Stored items
————————
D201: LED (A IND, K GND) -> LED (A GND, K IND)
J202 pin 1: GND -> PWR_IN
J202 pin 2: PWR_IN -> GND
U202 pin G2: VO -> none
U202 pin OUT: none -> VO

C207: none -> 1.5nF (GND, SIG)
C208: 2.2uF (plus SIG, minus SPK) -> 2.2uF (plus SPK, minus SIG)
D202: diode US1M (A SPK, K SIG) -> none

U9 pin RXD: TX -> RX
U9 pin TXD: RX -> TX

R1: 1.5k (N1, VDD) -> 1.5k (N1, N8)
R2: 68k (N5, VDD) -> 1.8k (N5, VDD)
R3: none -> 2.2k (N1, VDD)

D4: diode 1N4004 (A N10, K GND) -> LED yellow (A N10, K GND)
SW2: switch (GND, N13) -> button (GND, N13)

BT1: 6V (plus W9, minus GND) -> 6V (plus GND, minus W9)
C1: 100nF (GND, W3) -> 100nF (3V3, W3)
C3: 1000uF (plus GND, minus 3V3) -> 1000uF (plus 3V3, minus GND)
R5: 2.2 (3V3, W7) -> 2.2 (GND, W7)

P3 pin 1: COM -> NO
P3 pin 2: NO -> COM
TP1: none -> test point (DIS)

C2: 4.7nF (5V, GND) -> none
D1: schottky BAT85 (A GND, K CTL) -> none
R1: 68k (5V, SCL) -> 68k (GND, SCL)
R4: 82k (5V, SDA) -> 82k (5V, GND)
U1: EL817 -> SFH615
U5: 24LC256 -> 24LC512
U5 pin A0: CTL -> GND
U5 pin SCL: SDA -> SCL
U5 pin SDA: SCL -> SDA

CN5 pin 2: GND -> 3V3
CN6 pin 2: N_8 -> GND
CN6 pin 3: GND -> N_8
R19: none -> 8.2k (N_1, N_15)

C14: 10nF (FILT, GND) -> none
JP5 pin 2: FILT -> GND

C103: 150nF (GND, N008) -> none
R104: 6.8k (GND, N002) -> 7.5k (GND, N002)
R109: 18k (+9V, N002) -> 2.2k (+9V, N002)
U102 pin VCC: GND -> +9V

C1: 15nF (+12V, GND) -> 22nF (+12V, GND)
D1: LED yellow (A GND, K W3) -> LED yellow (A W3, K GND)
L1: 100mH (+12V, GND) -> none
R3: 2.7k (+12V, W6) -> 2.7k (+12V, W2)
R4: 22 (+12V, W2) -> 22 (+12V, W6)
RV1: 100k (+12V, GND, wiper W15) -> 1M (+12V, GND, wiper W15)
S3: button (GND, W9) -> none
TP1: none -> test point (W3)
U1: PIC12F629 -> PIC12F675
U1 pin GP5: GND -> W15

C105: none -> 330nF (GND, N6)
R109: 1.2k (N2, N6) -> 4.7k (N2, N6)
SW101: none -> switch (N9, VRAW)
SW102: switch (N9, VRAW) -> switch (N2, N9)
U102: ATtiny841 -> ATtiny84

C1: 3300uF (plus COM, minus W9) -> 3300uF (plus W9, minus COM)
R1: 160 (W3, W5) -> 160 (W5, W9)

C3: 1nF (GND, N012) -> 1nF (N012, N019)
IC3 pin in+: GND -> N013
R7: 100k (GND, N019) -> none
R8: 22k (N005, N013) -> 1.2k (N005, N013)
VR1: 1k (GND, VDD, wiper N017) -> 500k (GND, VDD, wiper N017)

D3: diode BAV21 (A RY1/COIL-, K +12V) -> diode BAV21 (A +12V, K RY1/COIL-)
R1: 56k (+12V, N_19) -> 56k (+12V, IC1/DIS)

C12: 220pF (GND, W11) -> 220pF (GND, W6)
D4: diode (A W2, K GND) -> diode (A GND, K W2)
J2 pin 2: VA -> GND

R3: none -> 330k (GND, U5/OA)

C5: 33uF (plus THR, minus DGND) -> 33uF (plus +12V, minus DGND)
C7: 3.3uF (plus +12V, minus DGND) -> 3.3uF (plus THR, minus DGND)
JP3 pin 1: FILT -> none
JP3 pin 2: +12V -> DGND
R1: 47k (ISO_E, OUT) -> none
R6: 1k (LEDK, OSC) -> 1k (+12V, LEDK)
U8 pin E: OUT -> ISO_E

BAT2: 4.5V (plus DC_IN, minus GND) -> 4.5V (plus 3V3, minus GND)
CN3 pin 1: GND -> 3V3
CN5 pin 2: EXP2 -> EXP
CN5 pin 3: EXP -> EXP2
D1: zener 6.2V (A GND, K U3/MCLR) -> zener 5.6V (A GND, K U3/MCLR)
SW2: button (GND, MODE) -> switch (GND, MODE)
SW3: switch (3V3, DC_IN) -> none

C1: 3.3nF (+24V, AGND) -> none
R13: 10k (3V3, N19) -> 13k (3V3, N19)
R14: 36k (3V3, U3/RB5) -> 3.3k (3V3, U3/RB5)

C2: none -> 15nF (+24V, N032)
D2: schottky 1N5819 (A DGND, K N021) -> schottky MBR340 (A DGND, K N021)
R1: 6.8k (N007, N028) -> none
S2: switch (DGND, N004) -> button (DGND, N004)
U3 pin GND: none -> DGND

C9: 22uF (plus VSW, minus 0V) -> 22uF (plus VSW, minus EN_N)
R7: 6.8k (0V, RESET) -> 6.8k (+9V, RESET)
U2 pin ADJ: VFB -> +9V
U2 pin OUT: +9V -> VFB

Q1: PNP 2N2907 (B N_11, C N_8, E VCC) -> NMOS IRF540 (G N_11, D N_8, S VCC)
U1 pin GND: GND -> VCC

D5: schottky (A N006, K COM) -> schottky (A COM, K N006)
————————
Work item:
Of the lines above, output exactly those from the line bearing "BT1: 6V (plus" through the line bearing "R109: 18k (+9V, N002) -> 2.2k (+9V, N002)", inclusive.

Solution to the exercise:
BT1: 6V (plus W9, minus GND) -> 6V (plus GND, minus W9)
C1: 100nF (GND, W3) -> 100nF (3V3, W3)
C3: 1000uF (plus GND, minus 3V3) -> 1000uF (plus 3V3, minus GND)
R5: 2.2 (3V3, W7) -> 2.2 (GND, W7)

P3 pin 1: COM -> NO
P3 pin 2: NO -> COM
TP1: none -> test point (DIS)

C2: 4.7nF (5V, GND) -> none
D1: schottky BAT85 (A GND, K CTL) -> none
R1: 68k (5V, SCL) -> 68k (GND, SCL)
R4: 82k (5V, SDA) -> 82k (5V, GND)
U1: EL817 -> SFH615
U5: 24LC256 -> 24LC512
U5 pin A0: CTL -> GND
U5 pin SCL: SDA -> SCL
U5 pin SDA: SCL -> SDA

CN5 pin 2: GND -> 3V3
CN6 pin 2: N_8 -> GND
CN6 pin 3: GND -> N_8
R19: none -> 8.2k (N_1, N_15)

C14: 10nF (FILT, GND) -> none
JP5 pin 2: FILT -> GND

C103: 150nF (GND, N008) -> none
R104: 6.8k (GND, N002) -> 7.5k (GND, N002)
R109: 18k (+9V, N002) -> 2.2k (+9V, N002)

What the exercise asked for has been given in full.